WORK INSTRUCTION —
Below are records; please write out exactly the lines from the first line through the line containing "IC4 pin out: MID2 -> INV", with no pictures.

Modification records
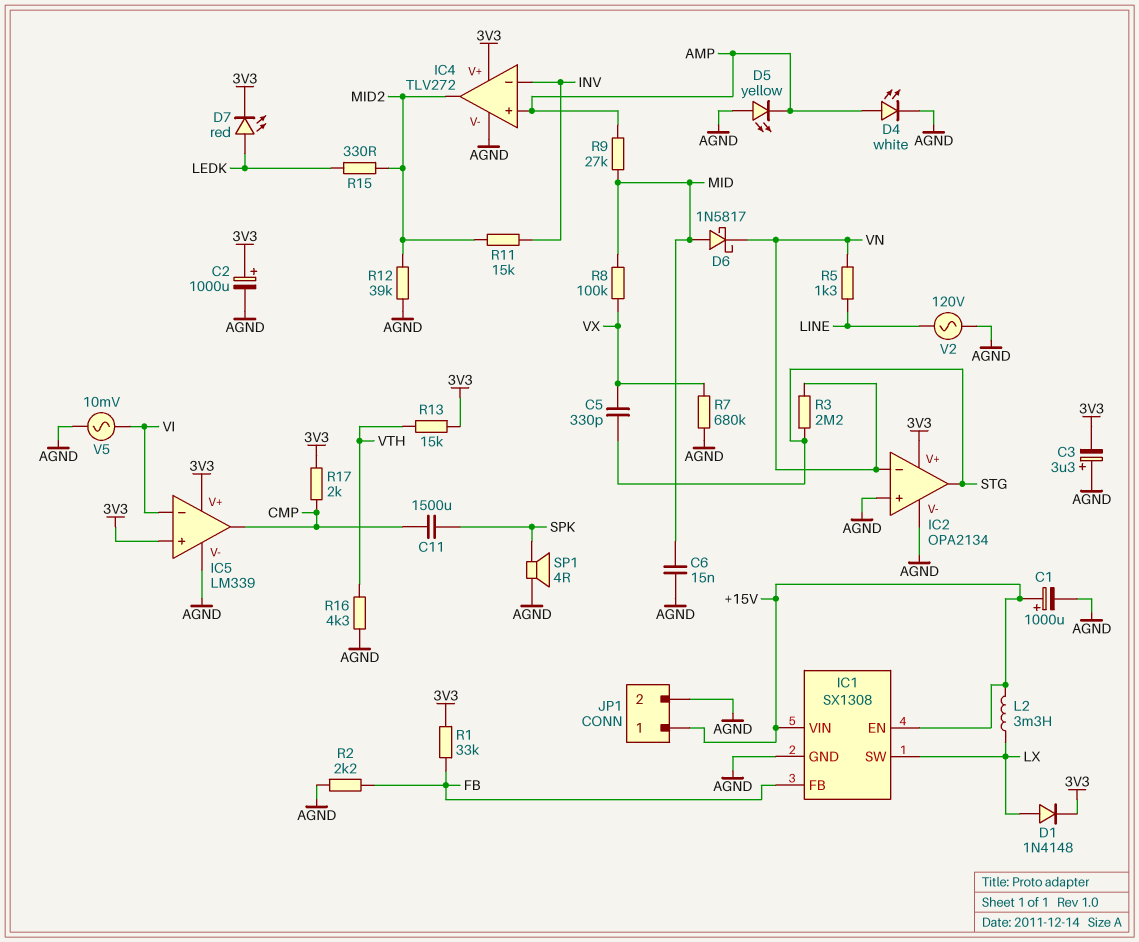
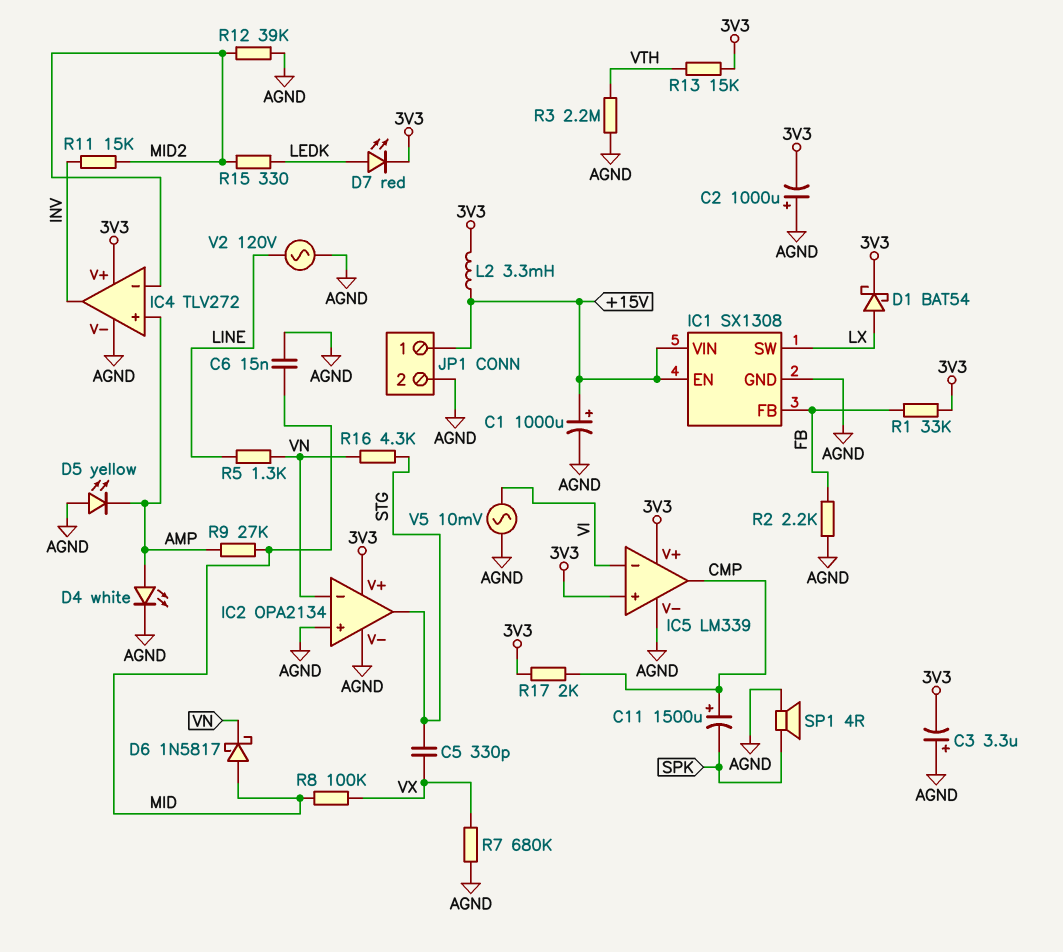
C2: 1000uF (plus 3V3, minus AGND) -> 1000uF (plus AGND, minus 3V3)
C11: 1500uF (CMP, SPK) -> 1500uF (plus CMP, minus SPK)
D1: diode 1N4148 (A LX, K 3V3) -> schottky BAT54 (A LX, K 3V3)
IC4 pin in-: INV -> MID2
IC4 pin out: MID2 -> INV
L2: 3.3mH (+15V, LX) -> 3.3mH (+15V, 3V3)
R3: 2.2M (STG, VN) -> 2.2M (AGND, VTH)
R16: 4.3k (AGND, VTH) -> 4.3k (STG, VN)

ANSWER FOR THE TASK —
C2: 1000uF (plus 3V3, minus AGND) -> 1000uF (plus AGND, minus 3V3)
C11: 1500uF (CMP, SPK) -> 1500uF (plus CMP, minus SPK)
D1: diode 1N4148 (A LX, K 3V3) -> schottky BAT54 (A LX, K 3V3)
IC4 pin in-: INV -> MID2
IC4 pin out: MID2 -> INV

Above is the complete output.